• Material provided:
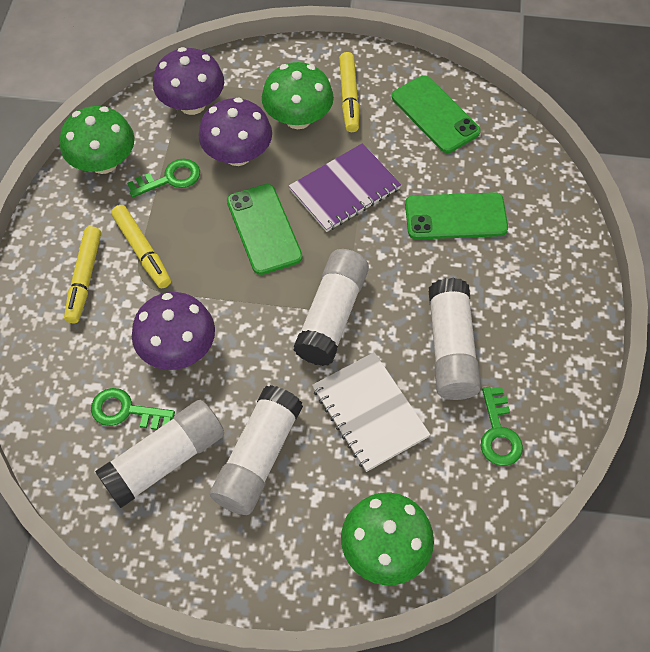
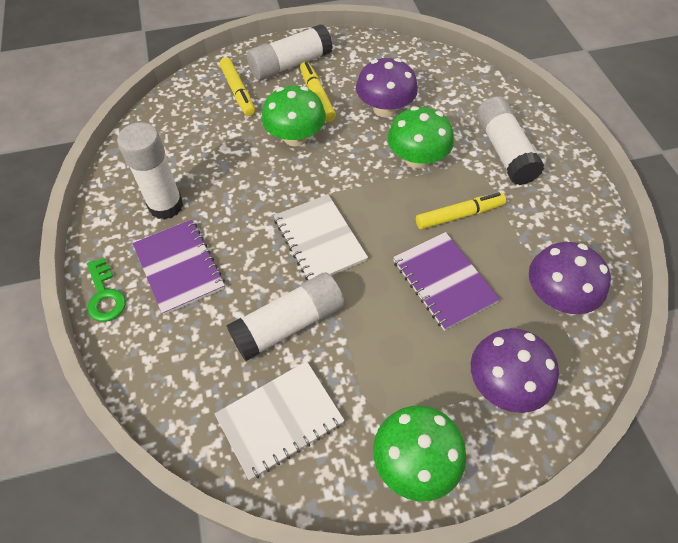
green key: 3 -> 1
green phone: 3 -> 0
purple notebook: 1 -> 2
white notebook: 1 -> 2

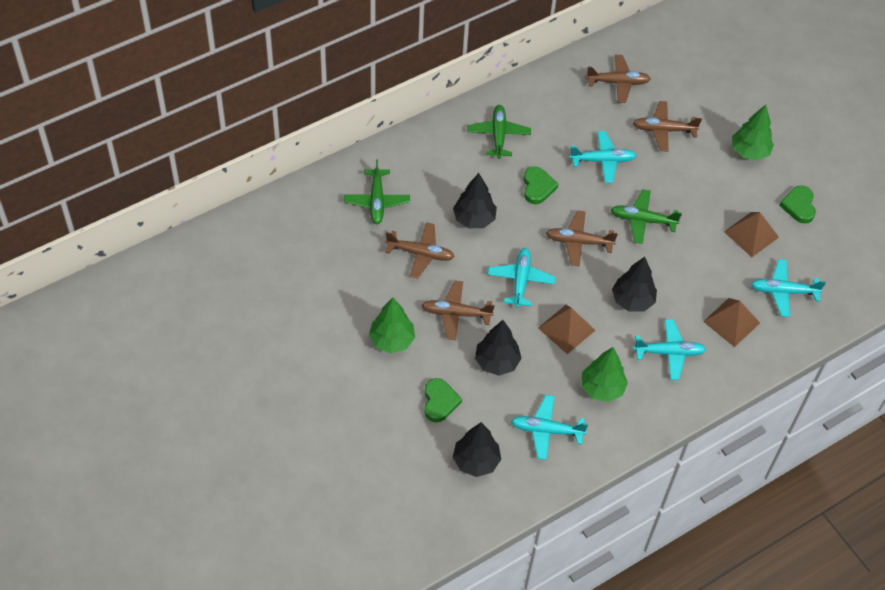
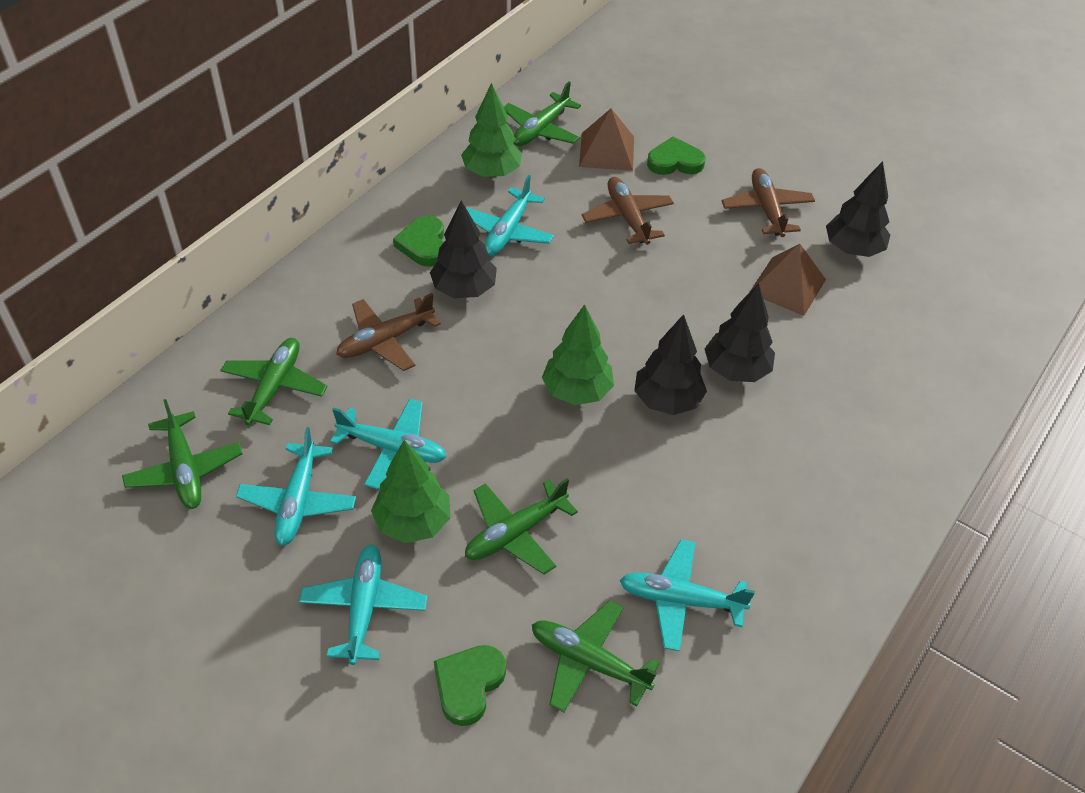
brown plane: 5 -> 3
brown pyramid: 3 -> 2
green plane: 3 -> 5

• Work instructions: The whole listing must come back verbatim, with no pictures included.

• Result below:
green key: 3 -> 1
green phone: 3 -> 0
purple notebook: 1 -> 2
white notebook: 1 -> 2

brown plane: 5 -> 3
brown pyramid: 3 -> 2
green plane: 3 -> 5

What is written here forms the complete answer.